# WHAT TO PRODUCE:
Select from the records below every line that has the word "park" in it.

# DATASET EXCERPTS:
......

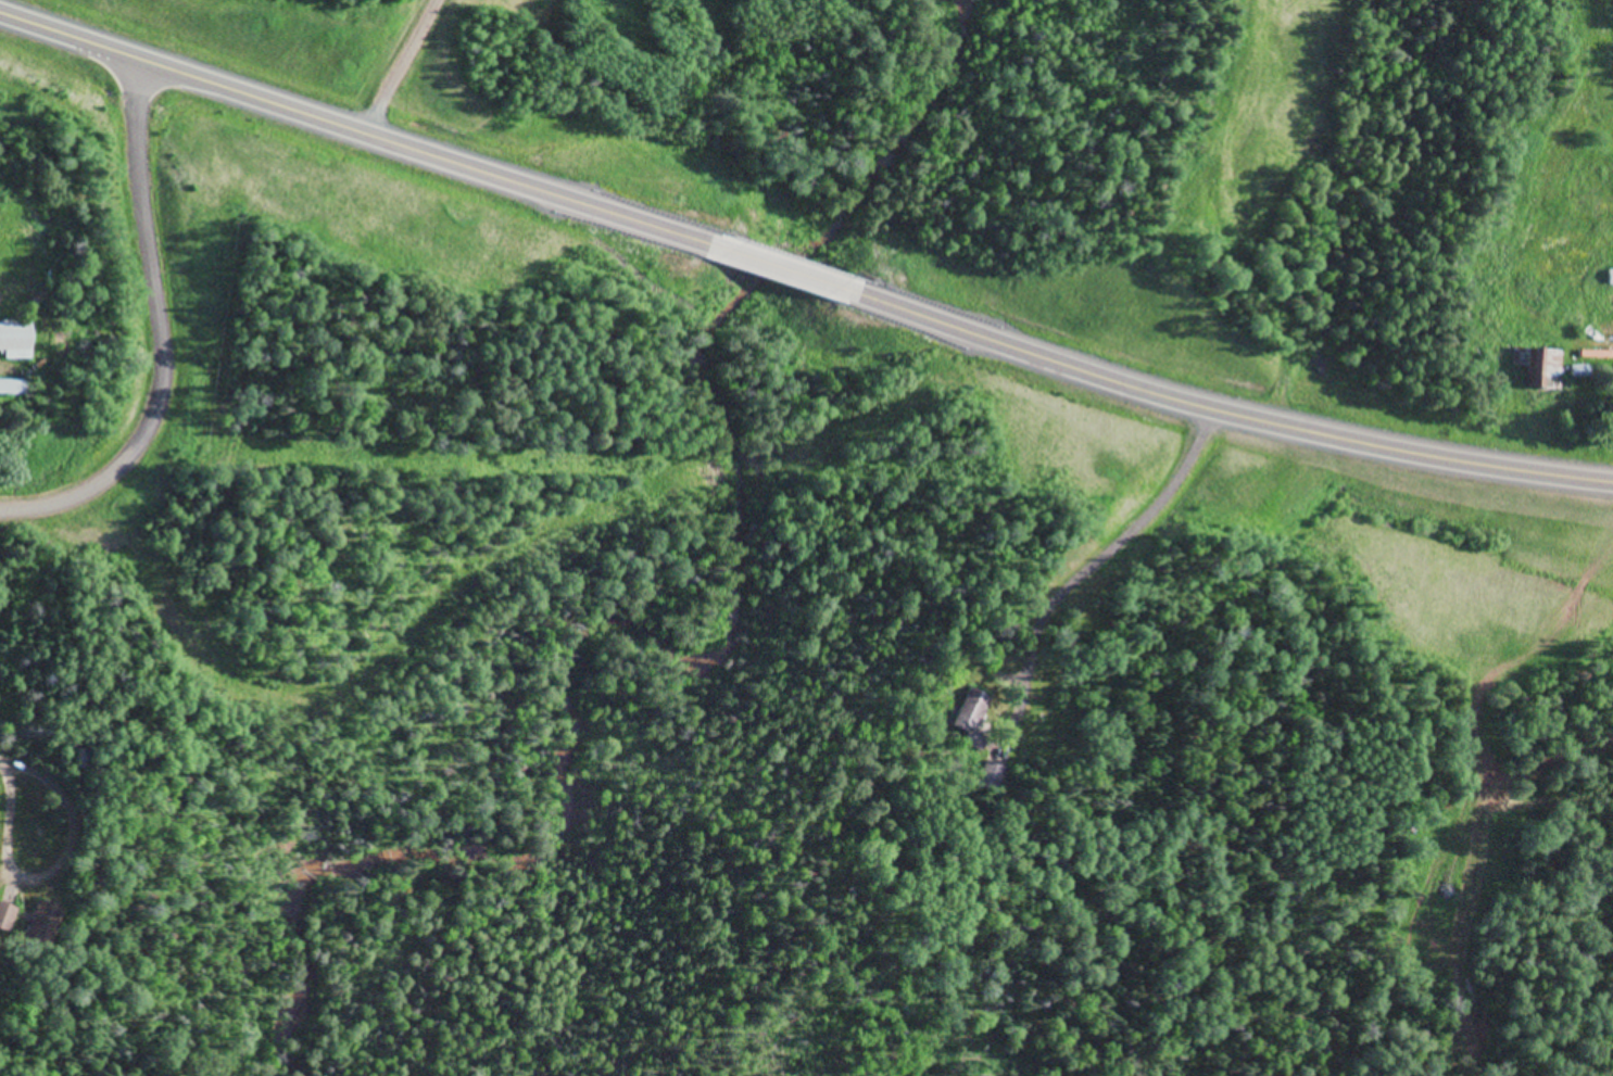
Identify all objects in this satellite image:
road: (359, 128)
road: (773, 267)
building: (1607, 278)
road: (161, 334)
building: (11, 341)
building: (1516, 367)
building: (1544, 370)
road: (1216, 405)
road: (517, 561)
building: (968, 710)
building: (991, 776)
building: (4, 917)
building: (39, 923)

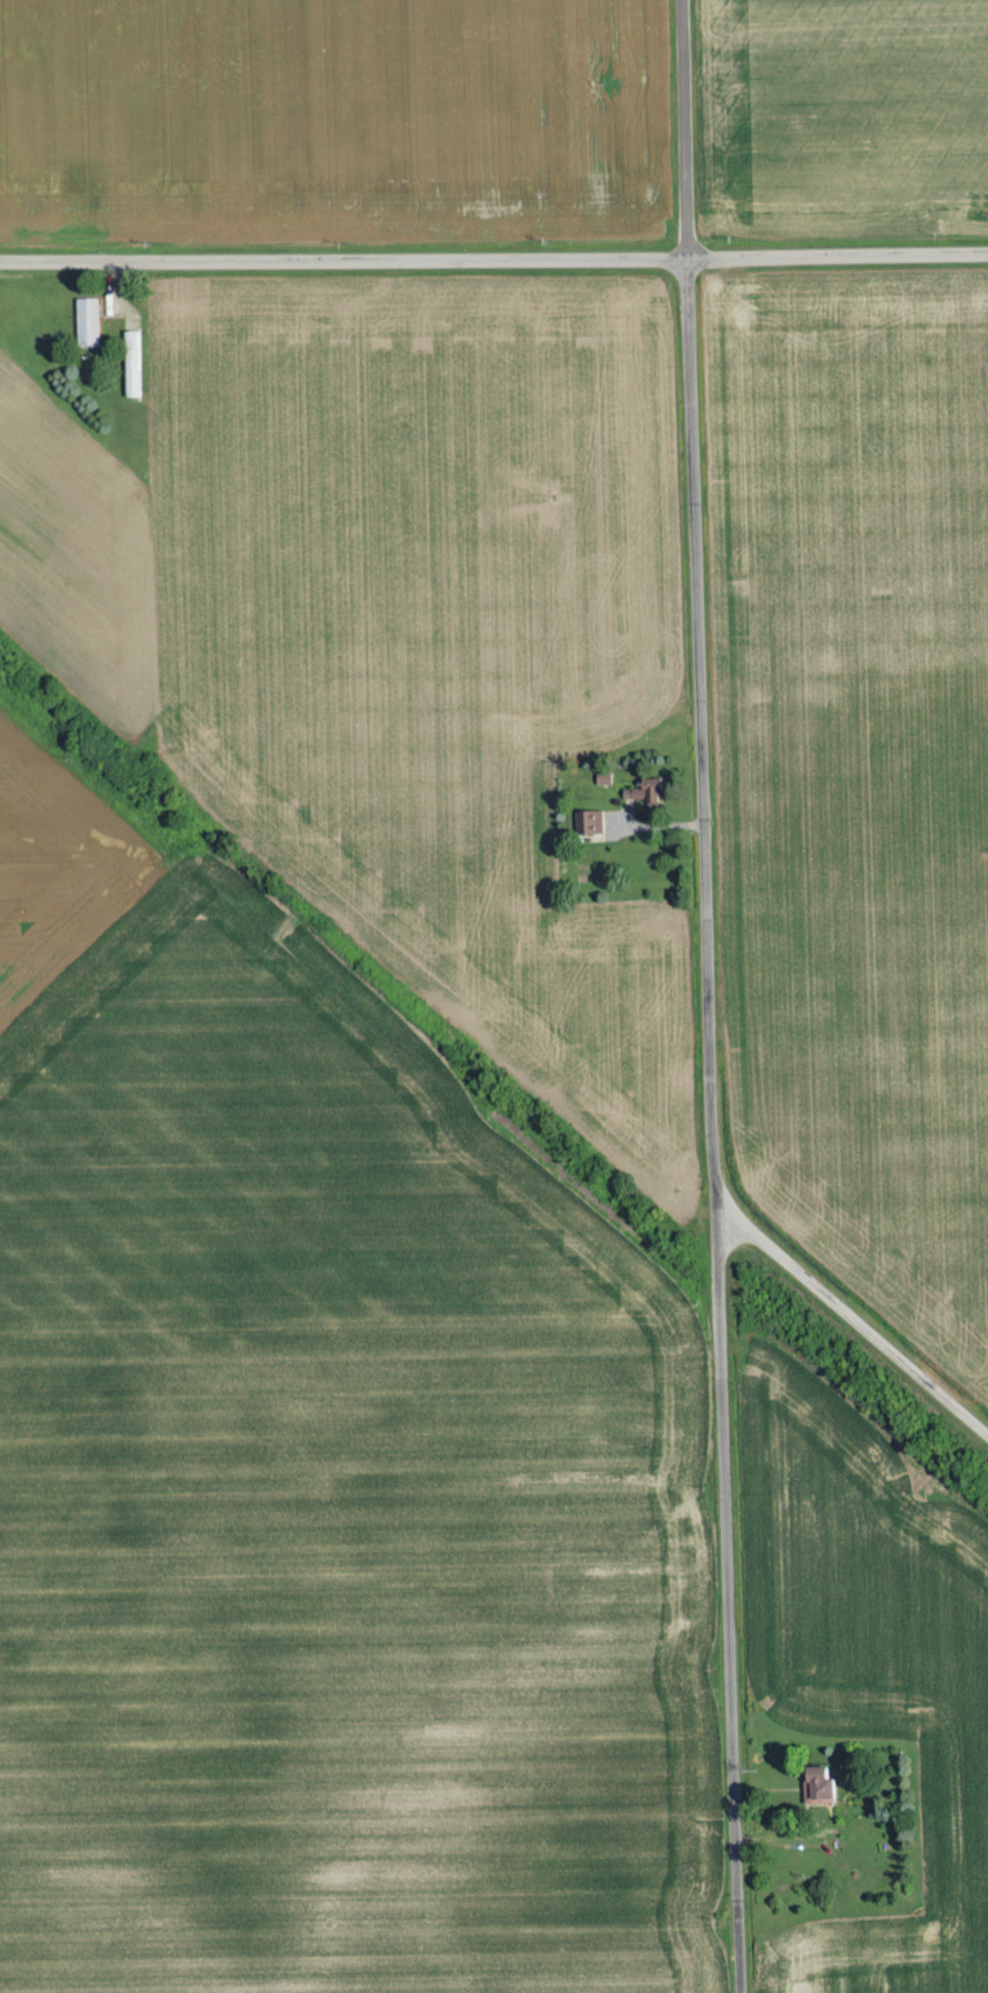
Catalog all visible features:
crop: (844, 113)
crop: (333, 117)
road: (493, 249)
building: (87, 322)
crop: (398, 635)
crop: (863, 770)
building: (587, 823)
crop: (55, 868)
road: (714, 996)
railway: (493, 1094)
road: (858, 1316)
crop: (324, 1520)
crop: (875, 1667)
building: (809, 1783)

......

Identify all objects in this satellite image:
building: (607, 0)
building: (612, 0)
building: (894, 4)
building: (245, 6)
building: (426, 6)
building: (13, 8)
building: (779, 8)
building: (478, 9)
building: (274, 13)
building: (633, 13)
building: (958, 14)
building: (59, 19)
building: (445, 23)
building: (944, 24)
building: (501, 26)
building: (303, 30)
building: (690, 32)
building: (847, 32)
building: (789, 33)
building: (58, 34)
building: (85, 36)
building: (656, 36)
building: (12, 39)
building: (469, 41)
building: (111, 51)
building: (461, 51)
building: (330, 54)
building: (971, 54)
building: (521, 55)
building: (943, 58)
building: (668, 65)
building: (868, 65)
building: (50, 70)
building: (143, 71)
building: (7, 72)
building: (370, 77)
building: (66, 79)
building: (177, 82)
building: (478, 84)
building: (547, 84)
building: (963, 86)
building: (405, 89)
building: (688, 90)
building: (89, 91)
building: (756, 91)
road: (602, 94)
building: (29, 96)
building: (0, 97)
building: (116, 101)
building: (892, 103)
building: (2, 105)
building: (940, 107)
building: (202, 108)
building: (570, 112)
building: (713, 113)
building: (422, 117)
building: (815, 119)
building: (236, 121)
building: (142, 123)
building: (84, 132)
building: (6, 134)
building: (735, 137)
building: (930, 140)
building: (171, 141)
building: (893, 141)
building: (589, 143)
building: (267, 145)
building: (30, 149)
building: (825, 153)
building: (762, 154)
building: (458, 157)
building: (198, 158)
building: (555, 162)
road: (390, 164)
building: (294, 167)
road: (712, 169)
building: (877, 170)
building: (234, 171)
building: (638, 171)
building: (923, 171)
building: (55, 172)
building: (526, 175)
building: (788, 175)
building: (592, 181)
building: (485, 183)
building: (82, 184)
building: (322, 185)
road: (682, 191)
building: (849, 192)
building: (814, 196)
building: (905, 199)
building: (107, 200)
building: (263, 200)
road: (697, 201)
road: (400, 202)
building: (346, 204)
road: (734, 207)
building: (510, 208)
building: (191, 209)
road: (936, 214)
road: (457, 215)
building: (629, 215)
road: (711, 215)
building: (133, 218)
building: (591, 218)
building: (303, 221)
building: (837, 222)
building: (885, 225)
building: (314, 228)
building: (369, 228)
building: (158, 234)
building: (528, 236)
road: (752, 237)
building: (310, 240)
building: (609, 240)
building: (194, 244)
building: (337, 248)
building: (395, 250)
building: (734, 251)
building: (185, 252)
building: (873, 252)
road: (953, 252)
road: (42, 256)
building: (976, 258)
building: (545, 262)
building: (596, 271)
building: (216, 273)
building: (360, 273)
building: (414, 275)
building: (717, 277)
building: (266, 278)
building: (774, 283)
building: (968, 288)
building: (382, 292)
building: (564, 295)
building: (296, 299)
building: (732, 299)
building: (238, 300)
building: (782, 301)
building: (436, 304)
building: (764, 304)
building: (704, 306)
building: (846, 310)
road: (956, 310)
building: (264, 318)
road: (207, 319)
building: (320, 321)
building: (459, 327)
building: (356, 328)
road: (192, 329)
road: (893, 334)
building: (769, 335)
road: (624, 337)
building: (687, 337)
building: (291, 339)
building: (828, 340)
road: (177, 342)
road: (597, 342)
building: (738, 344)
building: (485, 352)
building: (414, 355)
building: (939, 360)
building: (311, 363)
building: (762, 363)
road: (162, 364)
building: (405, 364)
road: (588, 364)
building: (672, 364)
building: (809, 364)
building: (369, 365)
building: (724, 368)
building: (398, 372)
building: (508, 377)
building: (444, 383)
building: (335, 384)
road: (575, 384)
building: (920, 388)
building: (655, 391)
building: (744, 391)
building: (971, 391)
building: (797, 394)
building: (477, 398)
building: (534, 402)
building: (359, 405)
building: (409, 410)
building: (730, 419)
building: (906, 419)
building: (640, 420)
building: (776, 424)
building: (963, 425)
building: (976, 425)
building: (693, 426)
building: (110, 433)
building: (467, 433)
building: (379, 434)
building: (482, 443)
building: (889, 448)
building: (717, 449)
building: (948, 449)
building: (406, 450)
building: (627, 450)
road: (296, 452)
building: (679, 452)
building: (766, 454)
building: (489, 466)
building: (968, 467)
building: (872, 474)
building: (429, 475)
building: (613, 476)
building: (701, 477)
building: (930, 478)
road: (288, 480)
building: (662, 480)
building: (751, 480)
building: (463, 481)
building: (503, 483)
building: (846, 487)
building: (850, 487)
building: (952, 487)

......

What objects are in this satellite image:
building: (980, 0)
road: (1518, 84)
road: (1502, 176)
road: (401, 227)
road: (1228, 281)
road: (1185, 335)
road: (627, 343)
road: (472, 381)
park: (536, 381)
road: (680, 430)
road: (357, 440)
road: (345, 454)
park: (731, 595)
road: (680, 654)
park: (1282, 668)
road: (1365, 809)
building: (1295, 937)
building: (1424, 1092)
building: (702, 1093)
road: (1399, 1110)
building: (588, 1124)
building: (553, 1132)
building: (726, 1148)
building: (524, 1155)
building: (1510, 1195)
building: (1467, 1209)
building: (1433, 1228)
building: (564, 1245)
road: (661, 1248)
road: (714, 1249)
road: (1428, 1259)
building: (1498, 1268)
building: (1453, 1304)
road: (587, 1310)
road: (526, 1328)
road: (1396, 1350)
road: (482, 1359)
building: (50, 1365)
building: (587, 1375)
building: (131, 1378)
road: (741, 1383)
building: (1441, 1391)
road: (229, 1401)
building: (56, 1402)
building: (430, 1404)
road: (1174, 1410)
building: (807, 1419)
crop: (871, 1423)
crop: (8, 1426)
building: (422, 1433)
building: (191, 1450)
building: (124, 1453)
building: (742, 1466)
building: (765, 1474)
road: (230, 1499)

......

# ANSWER TO THE PROBLEM:
park: (536, 381)
park: (731, 595)
park: (1282, 668)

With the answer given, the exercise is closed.